■ **TO DO**:
Quote the records in full and leave their pictures out.

= Beginning of Section =

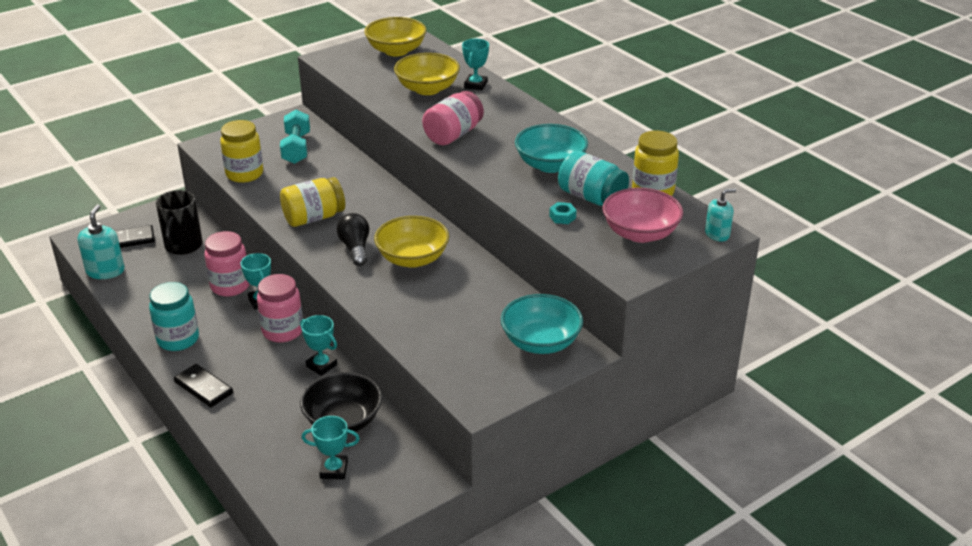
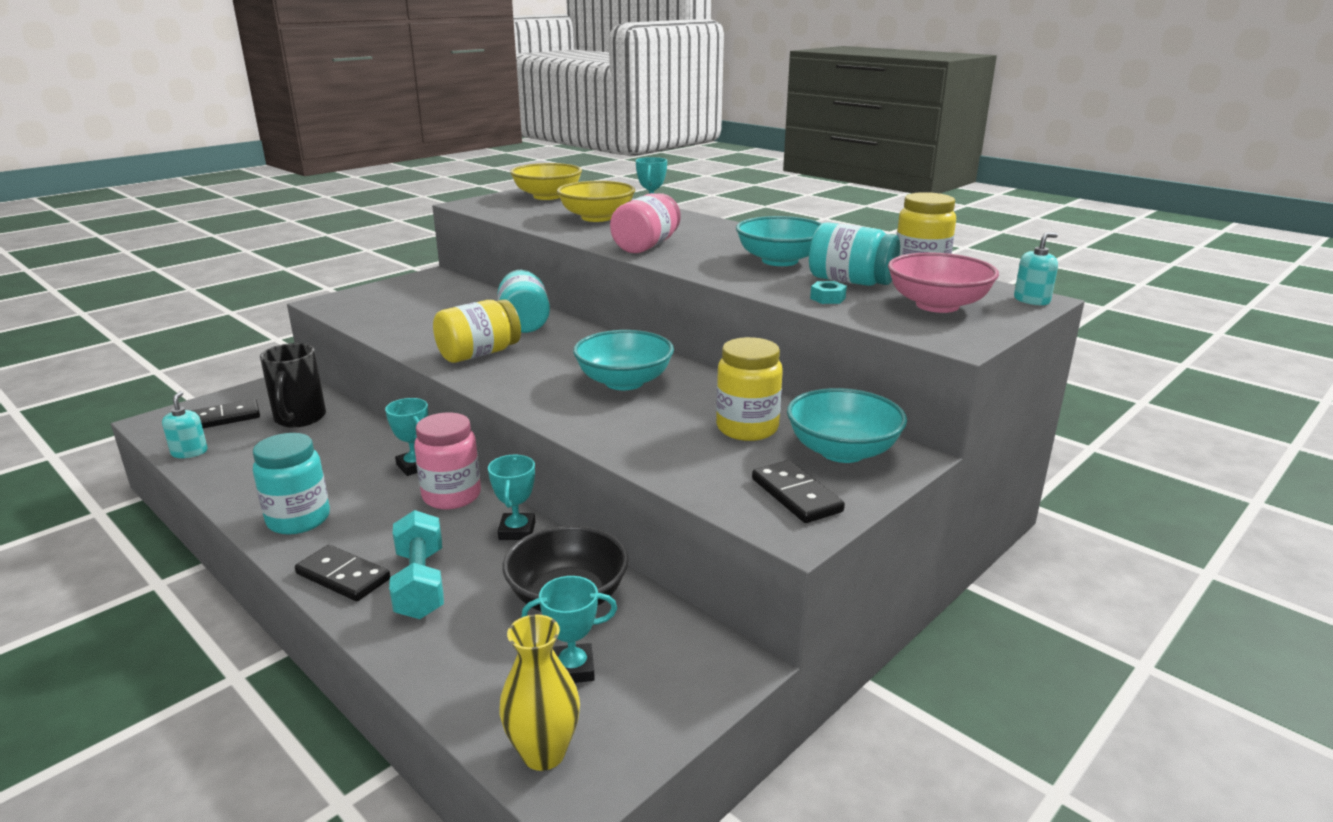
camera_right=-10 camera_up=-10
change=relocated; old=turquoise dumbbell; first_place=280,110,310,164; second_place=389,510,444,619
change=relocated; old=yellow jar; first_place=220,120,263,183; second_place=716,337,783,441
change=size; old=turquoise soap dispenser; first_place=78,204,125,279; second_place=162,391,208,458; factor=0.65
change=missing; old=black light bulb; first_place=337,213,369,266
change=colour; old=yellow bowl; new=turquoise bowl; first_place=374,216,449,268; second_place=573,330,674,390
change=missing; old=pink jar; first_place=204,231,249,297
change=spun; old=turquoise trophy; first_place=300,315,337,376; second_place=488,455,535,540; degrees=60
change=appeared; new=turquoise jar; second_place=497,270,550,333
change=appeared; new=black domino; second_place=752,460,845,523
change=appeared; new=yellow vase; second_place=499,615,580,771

= End of Section =

■ **SOLUTION TO THIS PROBLEM**:
camera_right=-10 camera_up=-10
change=relocated; old=turquoise dumbbell; first_place=280,110,310,164; second_place=389,510,444,619
change=relocated; old=yellow jar; first_place=220,120,263,183; second_place=716,337,783,441
change=size; old=turquoise soap dispenser; first_place=78,204,125,279; second_place=162,391,208,458; factor=0.65
change=missing; old=black light bulb; first_place=337,213,369,266
change=colour; old=yellow bowl; new=turquoise bowl; first_place=374,216,449,268; second_place=573,330,674,390
change=missing; old=pink jar; first_place=204,231,249,297
change=spun; old=turquoise trophy; first_place=300,315,337,376; second_place=488,455,535,540; degrees=60
change=appeared; new=turquoise jar; second_place=497,270,550,333
change=appeared; new=black domino; second_place=752,460,845,523
change=appeared; new=yellow vase; second_place=499,615,580,771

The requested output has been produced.